Given entries:
※

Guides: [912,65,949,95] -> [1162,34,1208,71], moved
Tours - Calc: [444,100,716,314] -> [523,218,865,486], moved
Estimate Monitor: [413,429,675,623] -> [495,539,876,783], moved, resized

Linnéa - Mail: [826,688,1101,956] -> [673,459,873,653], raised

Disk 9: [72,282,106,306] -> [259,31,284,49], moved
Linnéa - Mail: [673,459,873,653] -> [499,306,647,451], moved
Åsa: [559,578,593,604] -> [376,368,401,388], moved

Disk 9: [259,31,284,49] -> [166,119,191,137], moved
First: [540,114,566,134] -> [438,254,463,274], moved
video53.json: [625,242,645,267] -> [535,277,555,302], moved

※

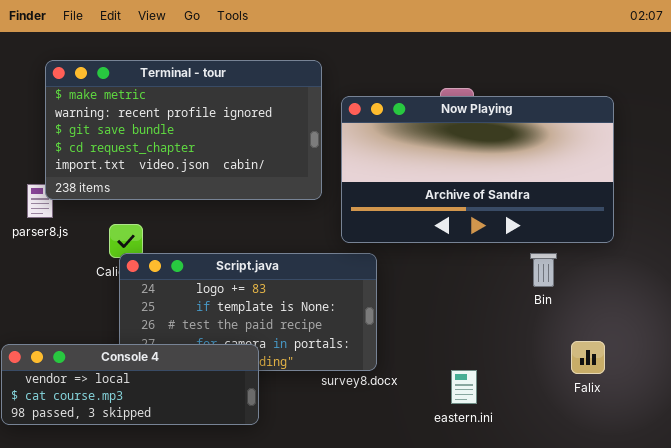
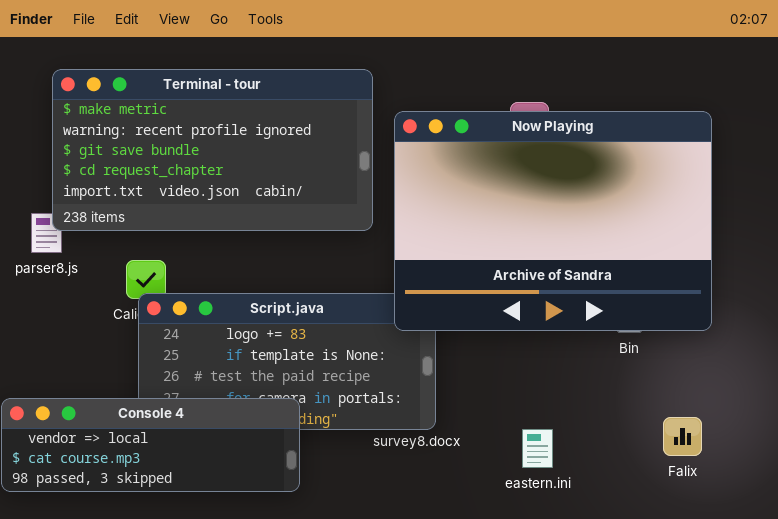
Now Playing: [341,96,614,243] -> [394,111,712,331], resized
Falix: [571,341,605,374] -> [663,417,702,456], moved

※

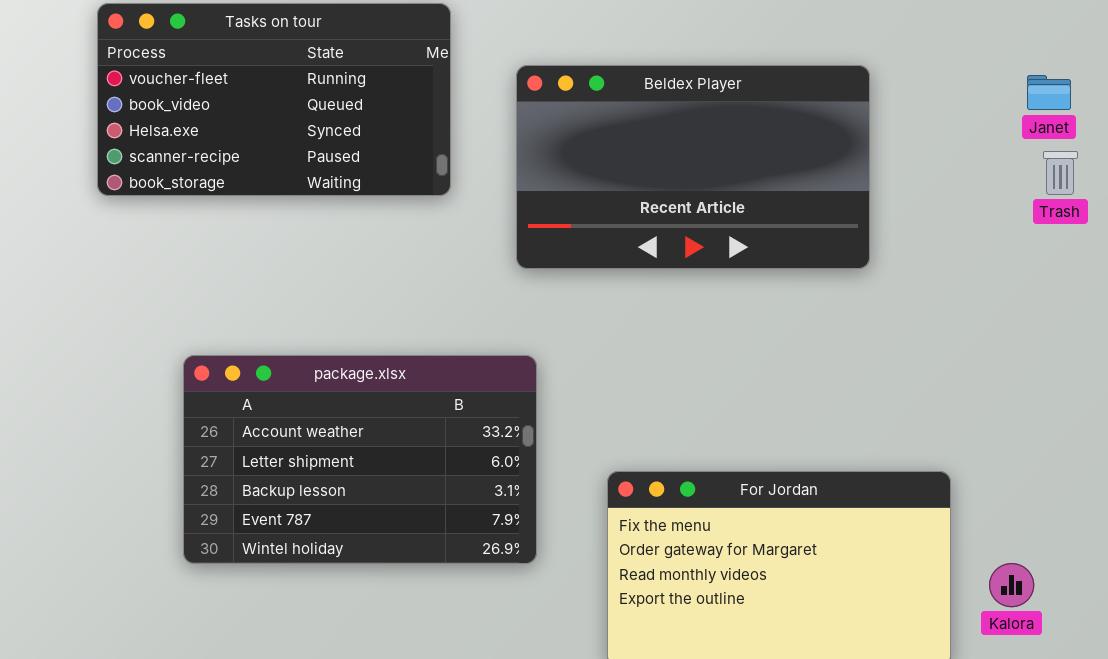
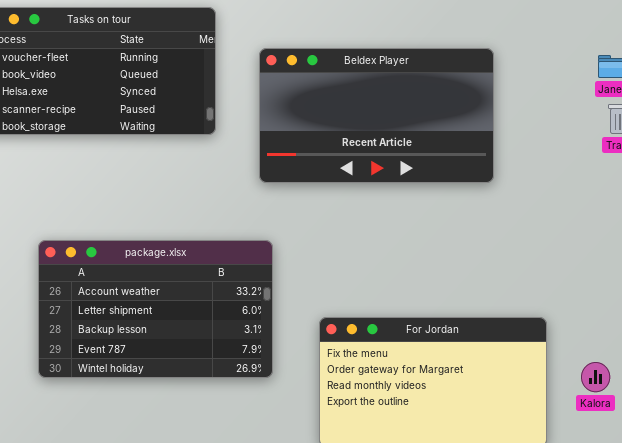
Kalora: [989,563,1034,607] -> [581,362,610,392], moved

※

What is needed:
From the listing above, the lines starting with the one that has "Åsa: [559,578,593,604] ->" and running through the one that has "video53.json: [625,242,645,267] ->" should be copied exactly, ends included.

Solution to this exercise:
Åsa: [559,578,593,604] -> [376,368,401,388], moved

Disk 9: [259,31,284,49] -> [166,119,191,137], moved
First: [540,114,566,134] -> [438,254,463,274], moved
video53.json: [625,242,645,267] -> [535,277,555,302], moved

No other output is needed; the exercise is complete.